_EXTRACTED INFORMATION_.

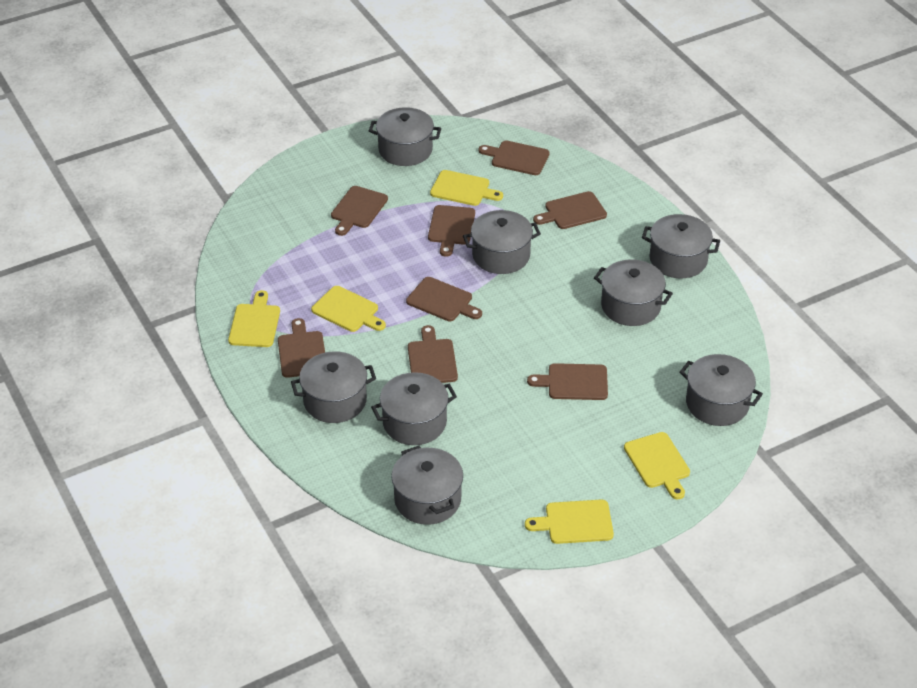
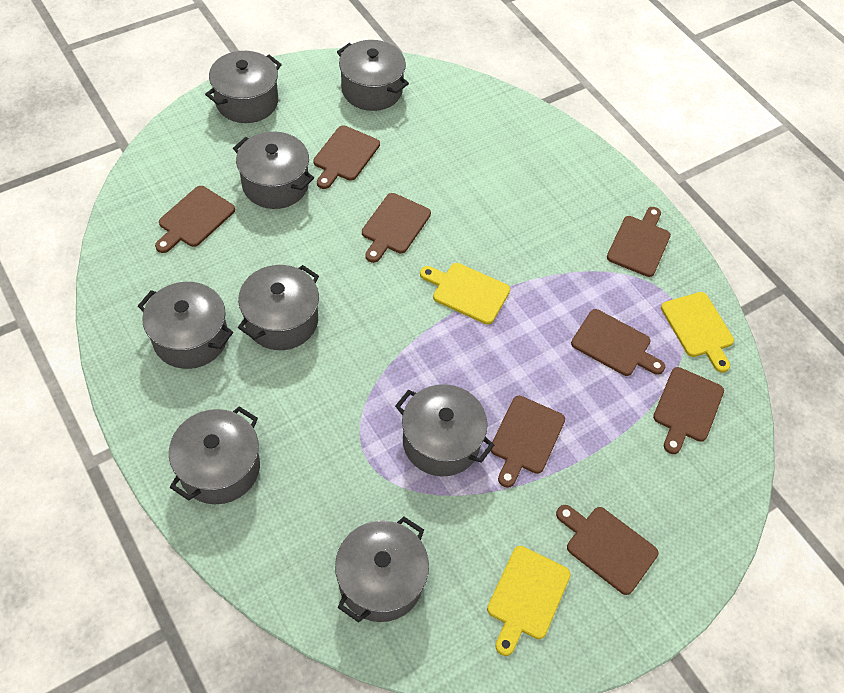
yellow cutting board: [228,290,280,347] [311,286,386,332] [430,170,503,206] [525,500,614,544] [624,432,690,500] = 5 -> [420,263,510,325] [487,546,571,656] [661,292,734,373] = 3

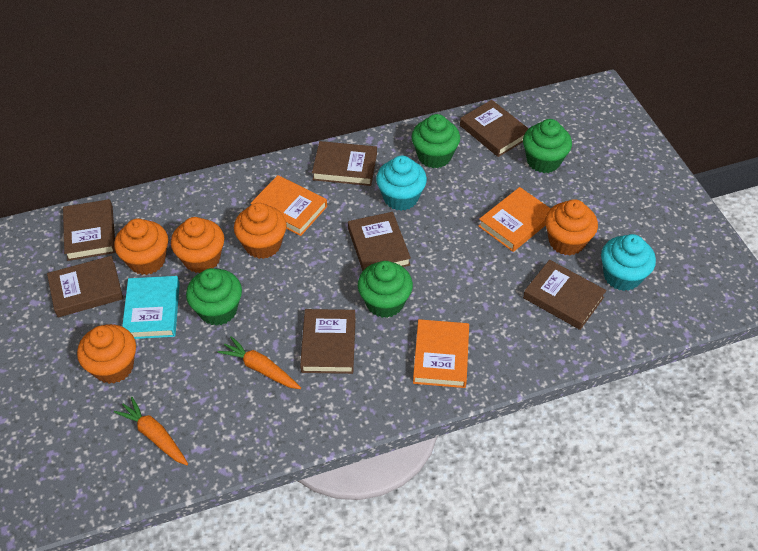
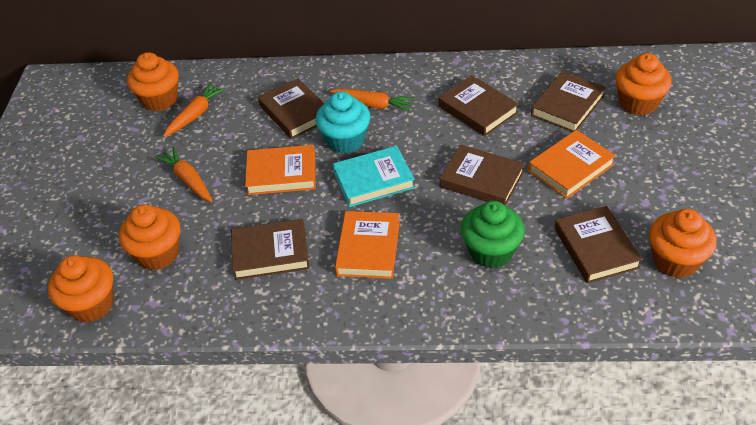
brown book: [47,256,123,317] [63,199,116,261] [300,309,356,374] [312,141,377,186] [348,212,411,271] [460,100,529,157] [523,260,607,330] = 7 -> [231,219,309,280] [258,78,324,139] [438,75,519,136] [440,145,525,206] [531,71,606,132] [555,206,642,284] = 6
green cupcake: [186,268,242,326] [358,261,413,318] [412,114,460,168] [523,119,572,173] = 4 -> [461,201,524,268] = 1
orange carrot: [114,397,188,465] [218,336,301,389] = 2 -> [155,147,213,202] [163,82,226,137] [330,89,415,112] = 3
turquoise cupcake: [376,156,427,211] [601,234,656,291] = 2 -> [315,91,370,154] = 1

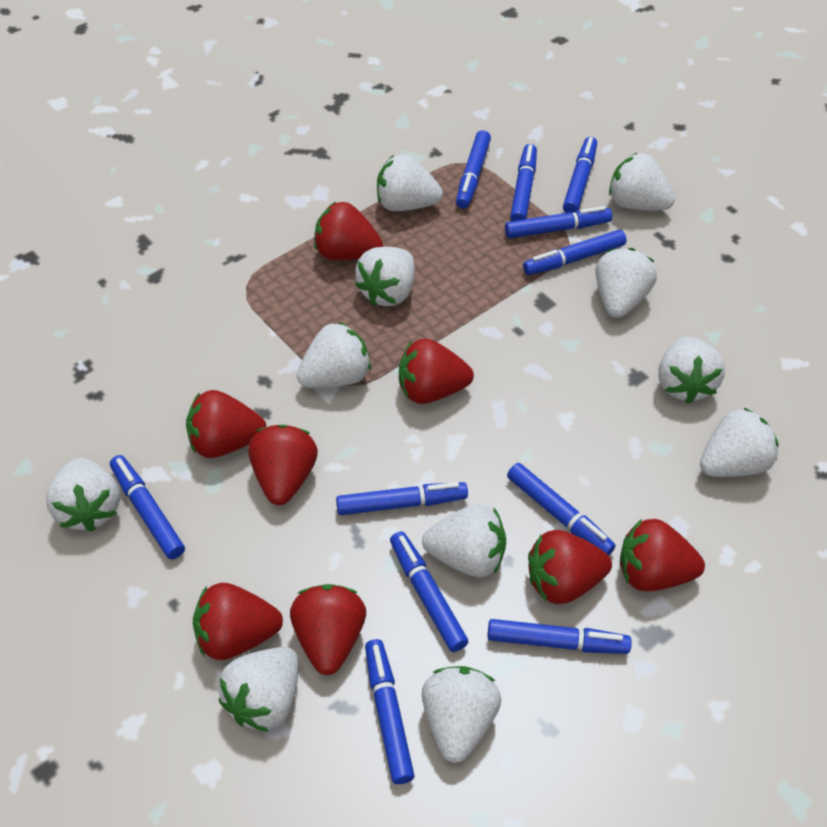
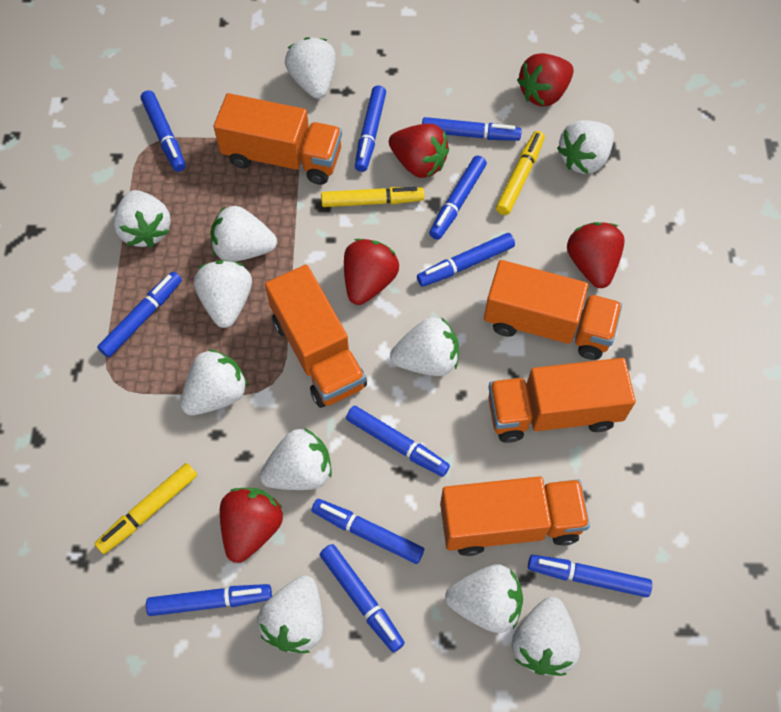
orange truck: none = 0 -> [214,93,342,185] [265,265,367,408] [440,476,590,556] [484,260,622,360] [488,358,636,443] = 5
red strawberry: [186,390,266,458] [193,583,283,660] [248,425,318,505] [290,584,366,675] [314,202,383,260] [399,338,474,404] [528,530,612,604] [620,519,705,591] = 8 -> [220,488,283,563] [344,239,399,305] [389,124,449,178] [517,53,574,106] [567,222,625,288] = 5
yellow marker: none = 0 -> [95,463,197,554] [321,187,424,207] [496,131,545,215] = 3

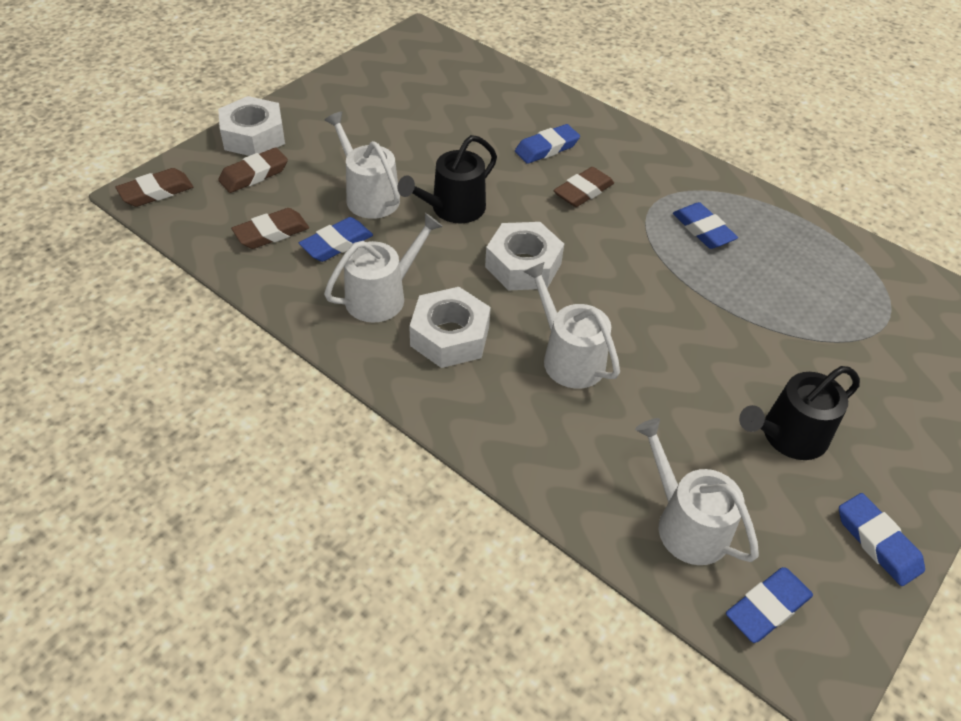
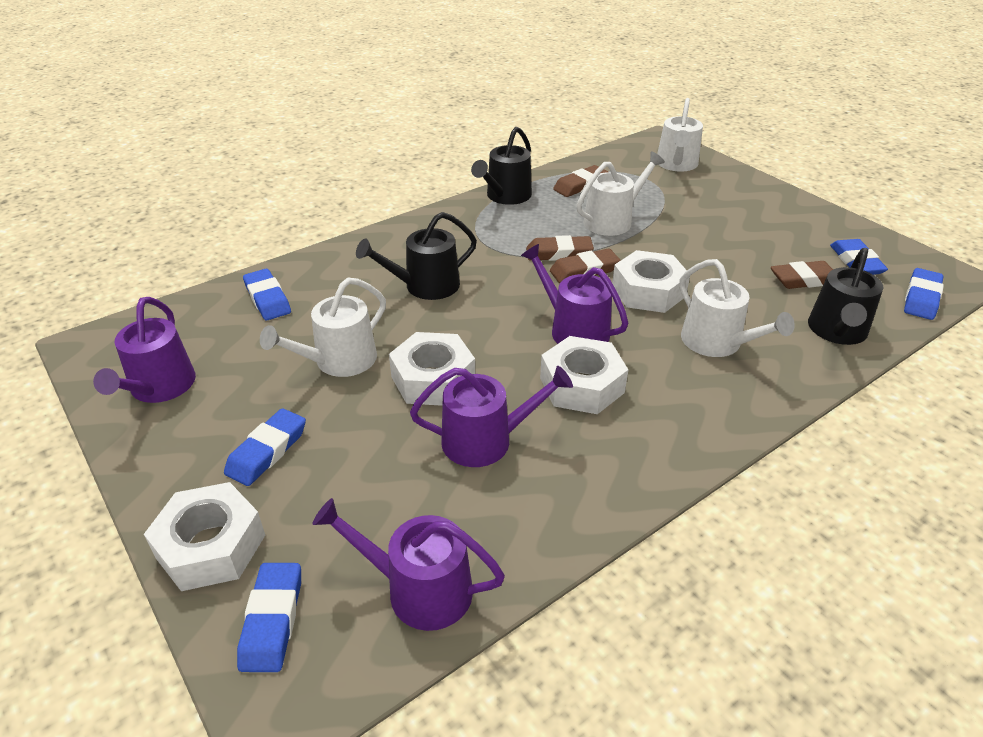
black watering can: [398,135,497,223] [739,366,860,460] = 2 -> [356,212,477,300] [471,127,532,205] [808,248,883,345] = 3
purple watering can: none = 0 -> [93,297,196,403] [312,498,505,631] [410,366,573,467] [521,244,628,344] = 4
white nut: [218,96,285,156] [409,287,491,368] [485,222,564,291] = 3 -> [144,482,265,591] [389,332,475,406] [540,336,628,414] [612,250,690,313] = 4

_EXERCISE DESCRIPTION_. The answer is the whole listing retyped exactly, with pictures omitted.

_EXERCISE OUTPUT_.
yellow cutting board: [228,290,280,347] [311,286,386,332] [430,170,503,206] [525,500,614,544] [624,432,690,500] = 5 -> [420,263,510,325] [487,546,571,656] [661,292,734,373] = 3

brown book: [47,256,123,317] [63,199,116,261] [300,309,356,374] [312,141,377,186] [348,212,411,271] [460,100,529,157] [523,260,607,330] = 7 -> [231,219,309,280] [258,78,324,139] [438,75,519,136] [440,145,525,206] [531,71,606,132] [555,206,642,284] = 6
green cupcake: [186,268,242,326] [358,261,413,318] [412,114,460,168] [523,119,572,173] = 4 -> [461,201,524,268] = 1
orange carrot: [114,397,188,465] [218,336,301,389] = 2 -> [155,147,213,202] [163,82,226,137] [330,89,415,112] = 3
turquoise cupcake: [376,156,427,211] [601,234,656,291] = 2 -> [315,91,370,154] = 1

orange truck: none = 0 -> [214,93,342,185] [265,265,367,408] [440,476,590,556] [484,260,622,360] [488,358,636,443] = 5
red strawberry: [186,390,266,458] [193,583,283,660] [248,425,318,505] [290,584,366,675] [314,202,383,260] [399,338,474,404] [528,530,612,604] [620,519,705,591] = 8 -> [220,488,283,563] [344,239,399,305] [389,124,449,178] [517,53,574,106] [567,222,625,288] = 5
yellow marker: none = 0 -> [95,463,197,554] [321,187,424,207] [496,131,545,215] = 3

black watering can: [398,135,497,223] [739,366,860,460] = 2 -> [356,212,477,300] [471,127,532,205] [808,248,883,345] = 3
purple watering can: none = 0 -> [93,297,196,403] [312,498,505,631] [410,366,573,467] [521,244,628,344] = 4
white nut: [218,96,285,156] [409,287,491,368] [485,222,564,291] = 3 -> [144,482,265,591] [389,332,475,406] [540,336,628,414] [612,250,690,313] = 4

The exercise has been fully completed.